■ EXERCISE REQUIREMENTS
Turn every line of the listing below into a Markdown table with the columns "Row" and "Listing line." Number the rows in order and leave out blank lines.

Some listing lines
----
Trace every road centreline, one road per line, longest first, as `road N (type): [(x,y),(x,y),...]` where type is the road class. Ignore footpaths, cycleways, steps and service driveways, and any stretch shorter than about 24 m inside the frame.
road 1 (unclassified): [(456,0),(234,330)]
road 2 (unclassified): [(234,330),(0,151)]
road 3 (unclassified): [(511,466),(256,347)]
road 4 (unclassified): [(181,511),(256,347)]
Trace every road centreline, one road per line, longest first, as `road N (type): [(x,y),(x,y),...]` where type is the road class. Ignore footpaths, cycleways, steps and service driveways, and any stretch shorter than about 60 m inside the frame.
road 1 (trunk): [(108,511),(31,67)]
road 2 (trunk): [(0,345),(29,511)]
----
■ EXERCISE RESPONSE
| Row | Listing line |
|---|---|
| 1 | Trace every road centreline, one road per line, longest first, as `road N (type): [(x,y),(x,y),...]` where type is the road class. Ignore footpaths, cycleways, steps and service driveways, and any stretch shorter than about 24 m inside the frame. |
| 2 | road 1 (unclassified): [(456,0),(234,330)] |
| 3 | road 2 (unclassified): [(234,330),(0,151)] |
| 4 | road 3 (unclassified): [(511,466),(256,347)] |
| 5 | road 4 (unclassified): [(181,511),(256,347)] |
| 6 | Trace every road centreline, one road per line, longest first, as `road N (type): [(x,y),(x,y),...]` where type is the road class. Ignore footpaths, cycleways, steps and service driveways, and any stretch shorter than about 60 m inside the frame. |
| 7 | road 1 (trunk): [(108,511),(31,67)] |
| 8 | road 2 (trunk): [(0,345),(29,511)] |